Object state change records:
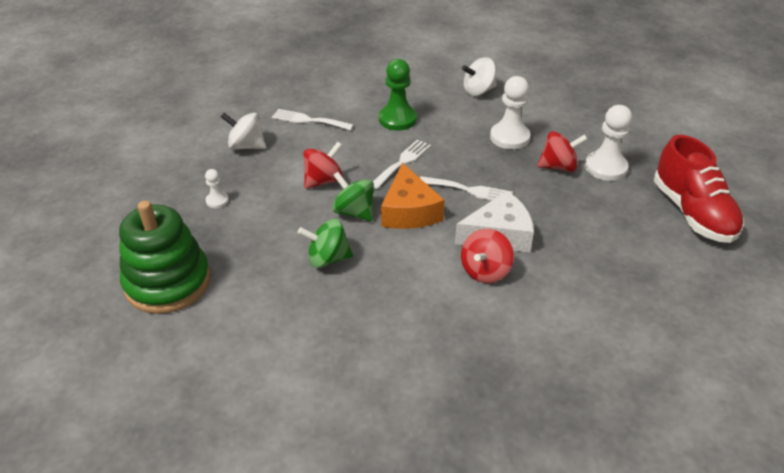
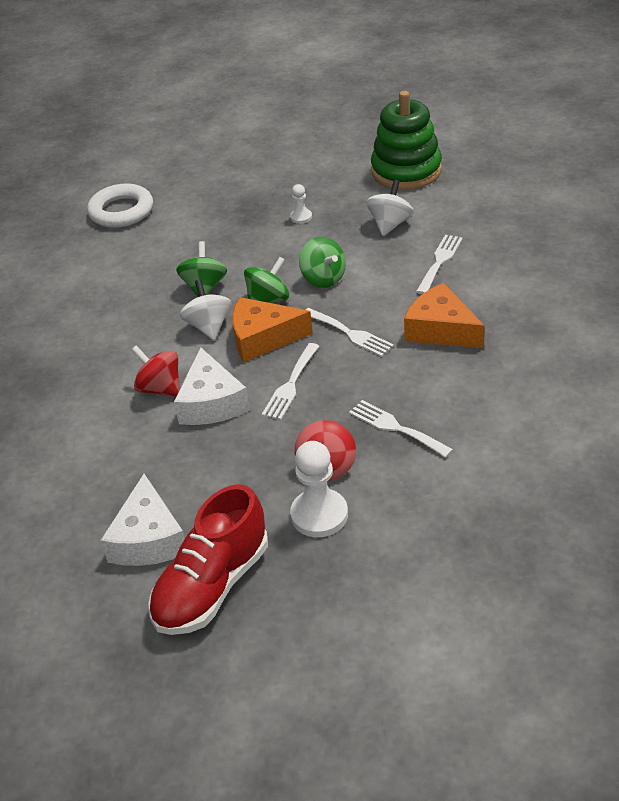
camera: 100 degrees right, 0 degrees up
(154, 357) = (121, 211): none -> white ring
(168, 282) = (198, 206): green stacking toy -> green stacking toy (406, 171)
(323, 181) = (323, 279): red spinning top -> green spinning top
(397, 119) = (441, 330): green pawn -> orange cheese
(478, 91) = (513, 406): white spinning top -> white spinning top (209, 326)
(509, 137) = (395, 428): white pawn -> white fork
(664, 253) = (148, 539): none -> white cheese
(692, 213) = (212, 586): red shoe -> red shoe turned 45 degrees counterclockwise

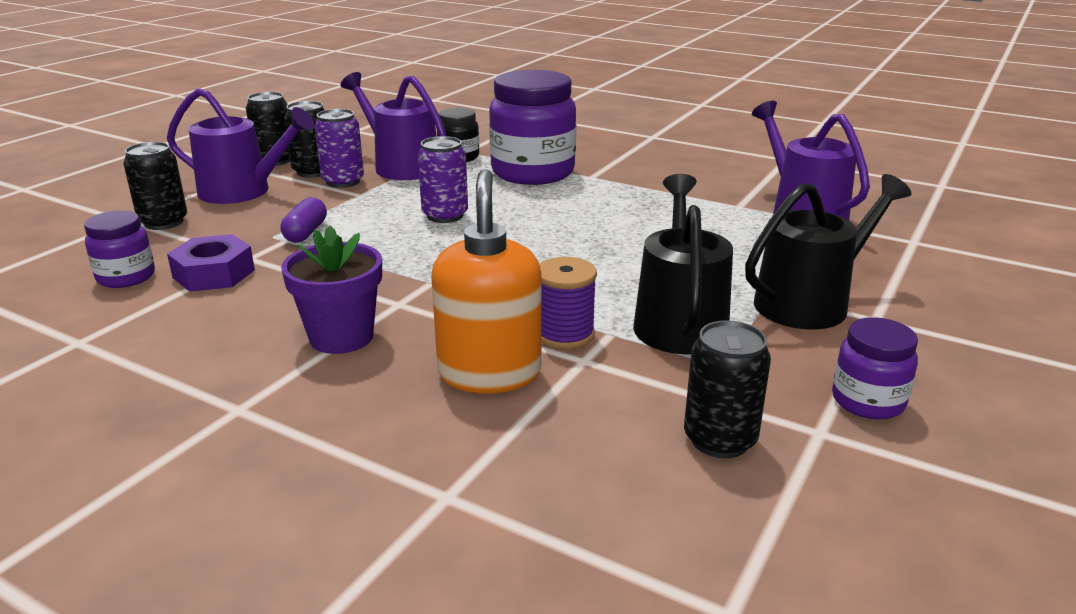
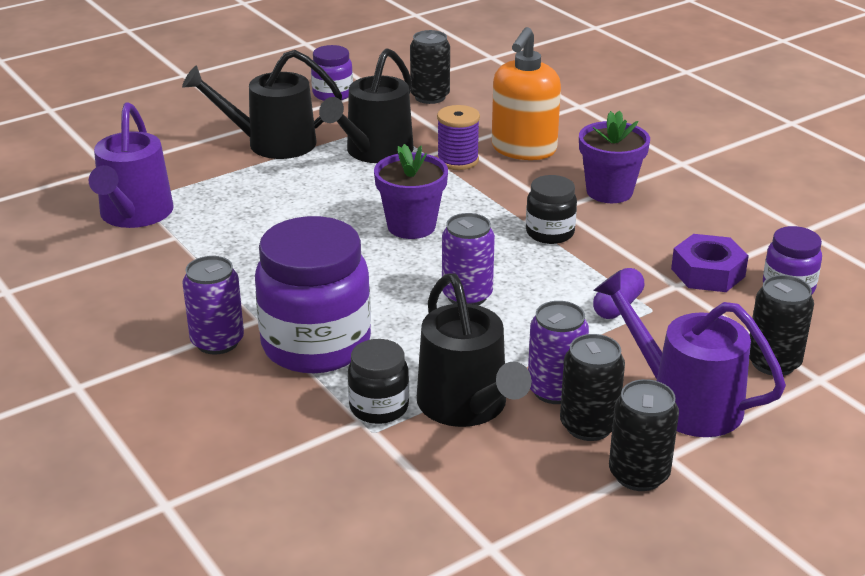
camera: 155 degrees left, 5 degrees up
(396, 276) = (550, 233): none -> black jar
(401, 166) = (467, 406): purple watering can -> black watering can
(544, 253) = (411, 226): none -> purple flower pot
(601, 163) = (217, 342): none -> purple can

Work request -> Retype the records above word for word, from their first line through the line containing "(323, 181) = (323, 279): red", and leave out every picture.

Exercise solution ->
camera: 100 degrees right, 0 degrees up
(154, 357) = (121, 211): none -> white ring
(168, 282) = (198, 206): green stacking toy -> green stacking toy (406, 171)
(323, 181) = (323, 279): red spinning top -> green spinning top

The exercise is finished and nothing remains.